### WHAT IS REQUIRED
Where a line below holds the string "camera", copy that line.

### RECORD EXTRACTS
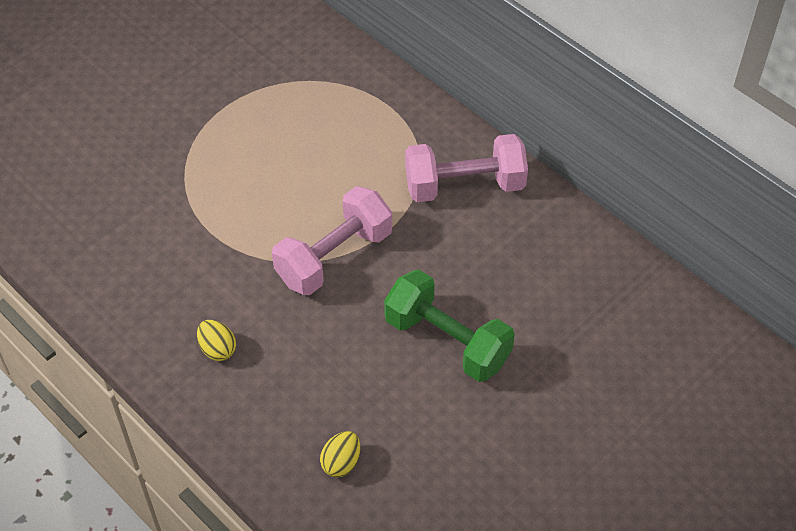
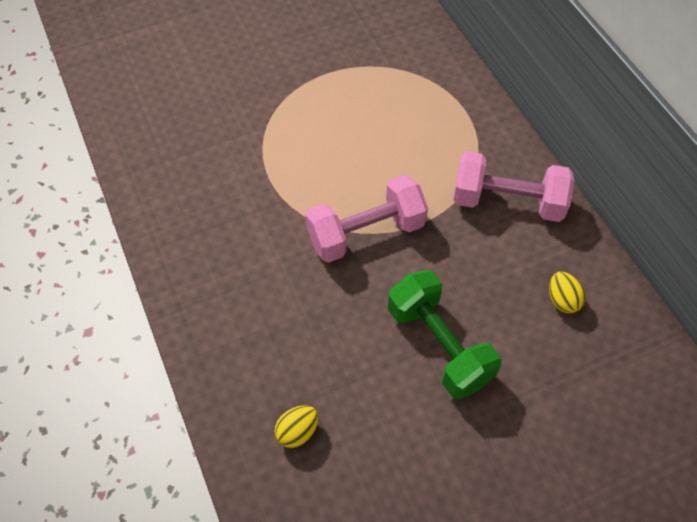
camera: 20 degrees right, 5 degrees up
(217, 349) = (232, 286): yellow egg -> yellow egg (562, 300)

==

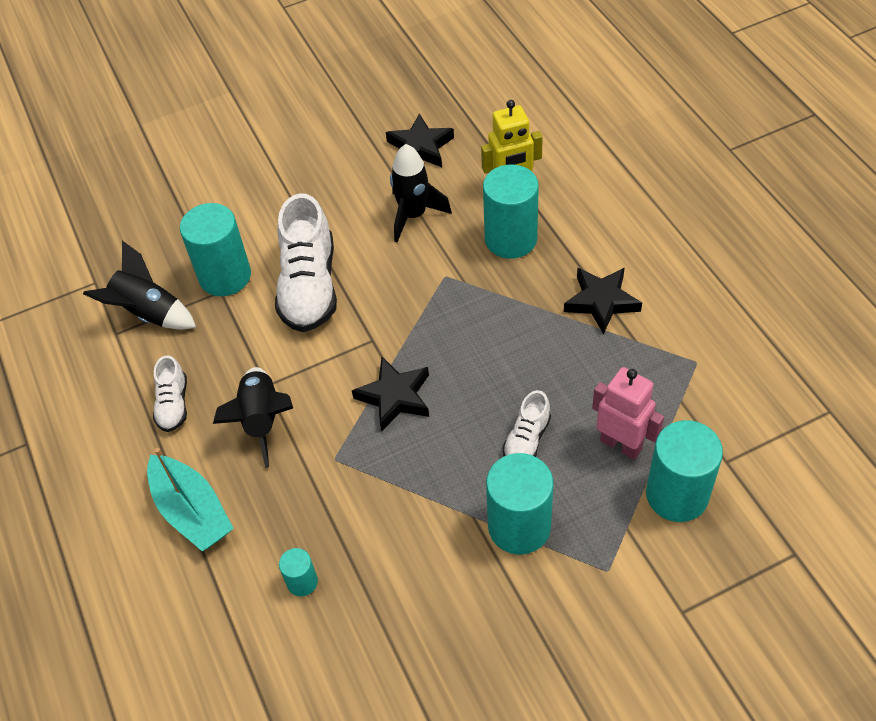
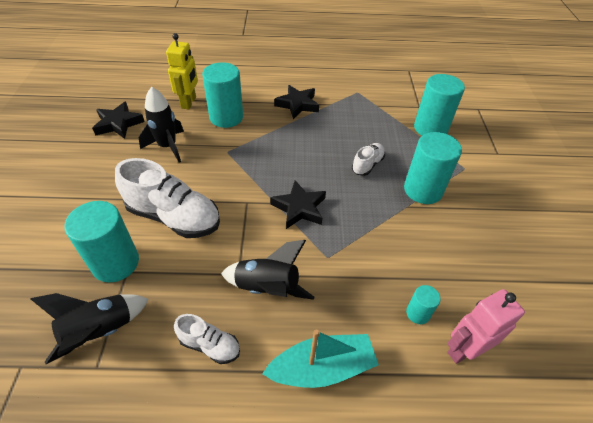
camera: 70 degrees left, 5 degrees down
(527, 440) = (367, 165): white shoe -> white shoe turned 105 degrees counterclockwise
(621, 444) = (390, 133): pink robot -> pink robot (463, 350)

### EXERCISE RESULT
camera: 20 degrees right, 5 degrees up
camera: 70 degrees left, 5 degrees down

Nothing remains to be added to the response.